(PROBLEM TO WORK ON)
Transcribe the whole listing exactly, but do not carry over its pictures.
=== Begin Enclosure ===
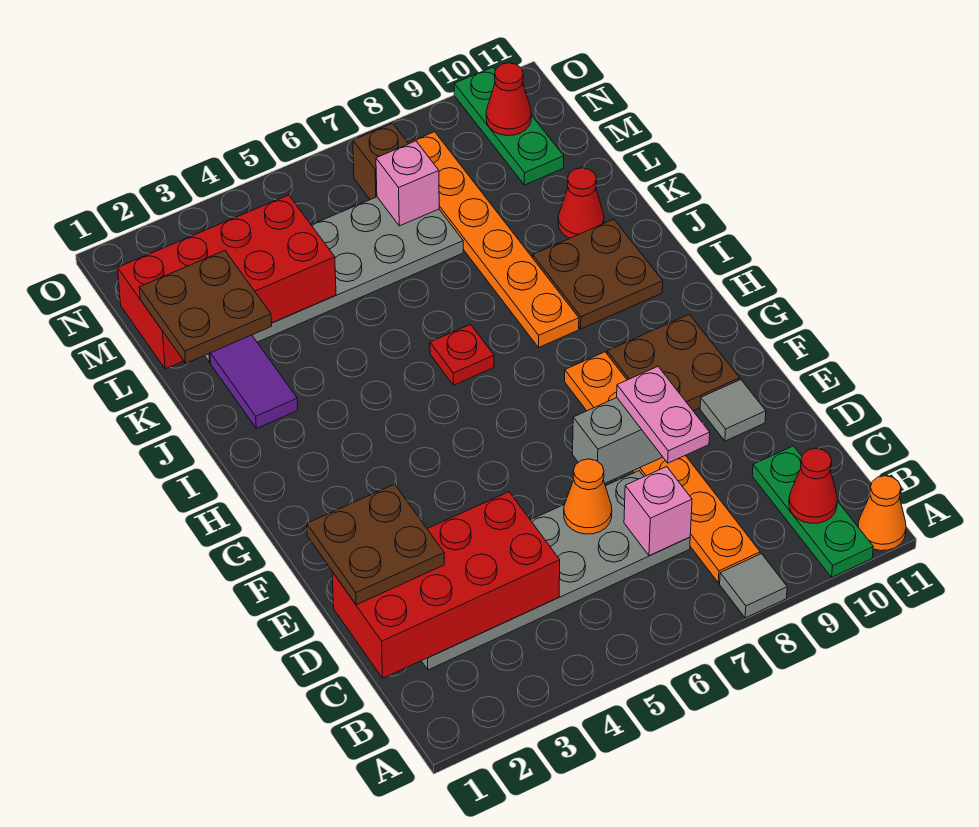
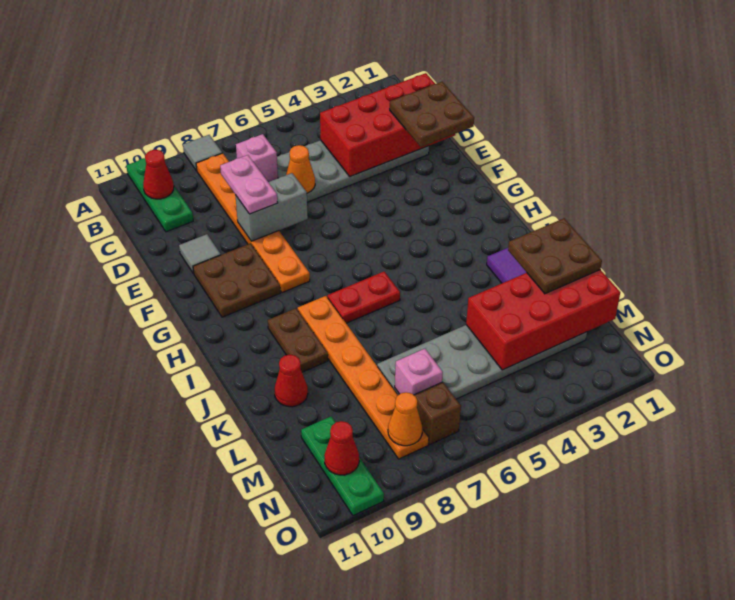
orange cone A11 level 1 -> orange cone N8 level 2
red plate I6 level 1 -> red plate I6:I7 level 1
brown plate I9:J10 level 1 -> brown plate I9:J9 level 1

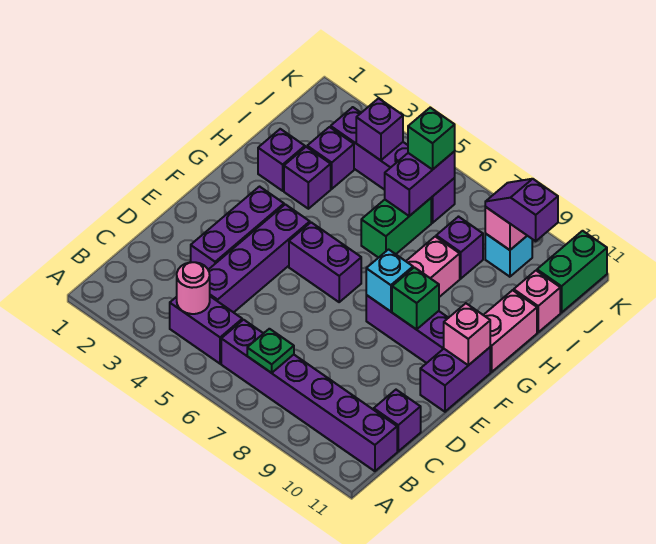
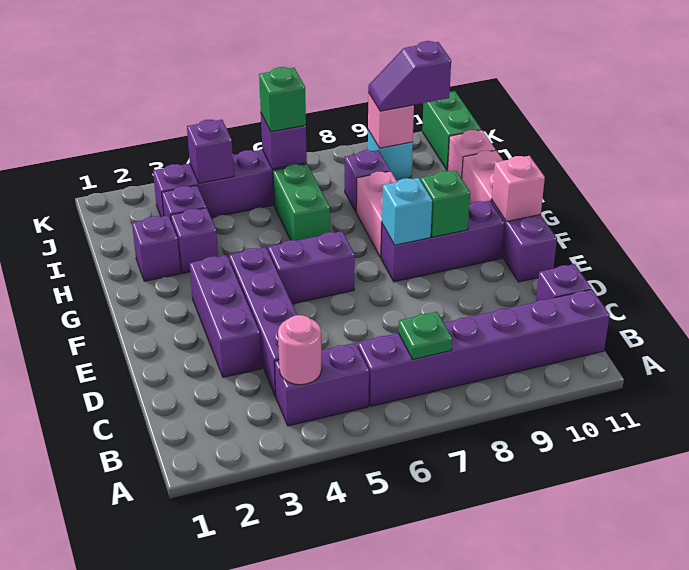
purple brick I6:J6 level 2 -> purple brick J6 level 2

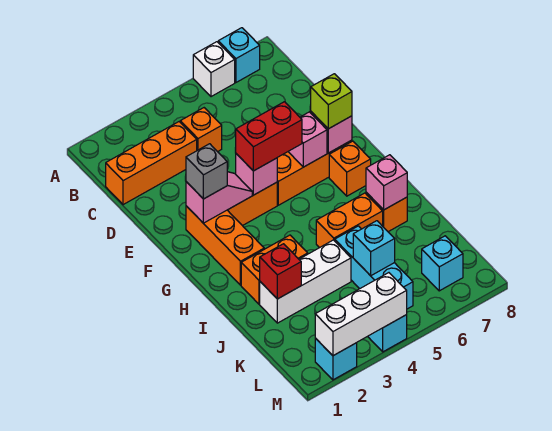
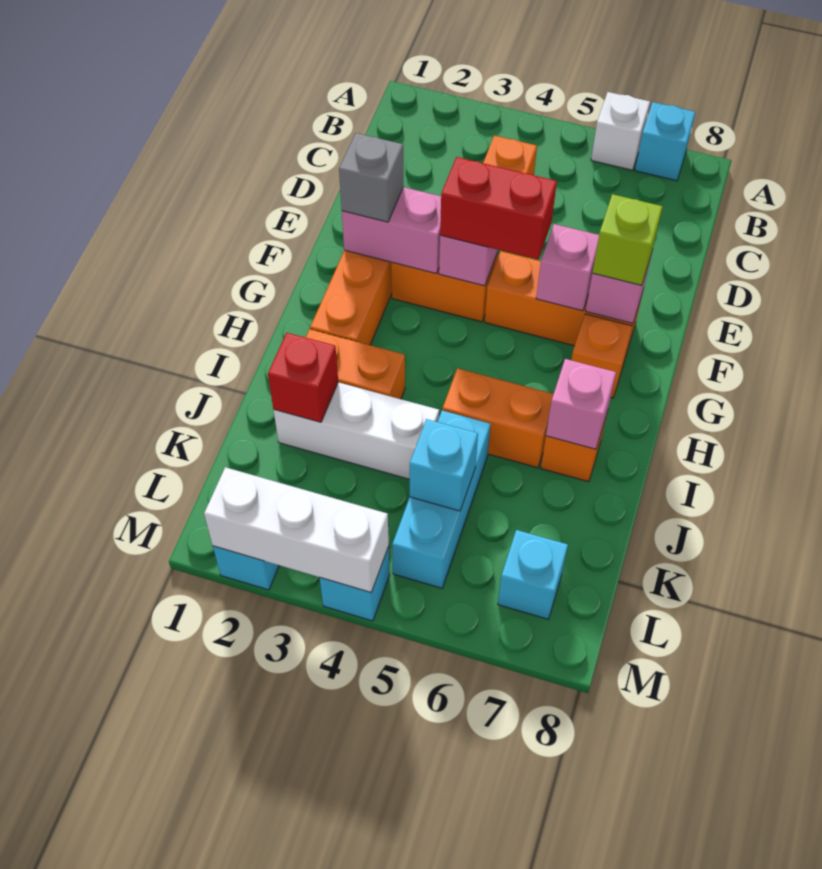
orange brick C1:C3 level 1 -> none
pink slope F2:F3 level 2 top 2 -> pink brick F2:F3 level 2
=== End Enclosure ===
(RESULT)
orange cone A11 level 1 -> orange cone N8 level 2
red plate I6 level 1 -> red plate I6:I7 level 1
brown plate I9:J10 level 1 -> brown plate I9:J9 level 1

purple brick I6:J6 level 2 -> purple brick J6 level 2

orange brick C1:C3 level 1 -> none
pink slope F2:F3 level 2 top 2 -> pink brick F2:F3 level 2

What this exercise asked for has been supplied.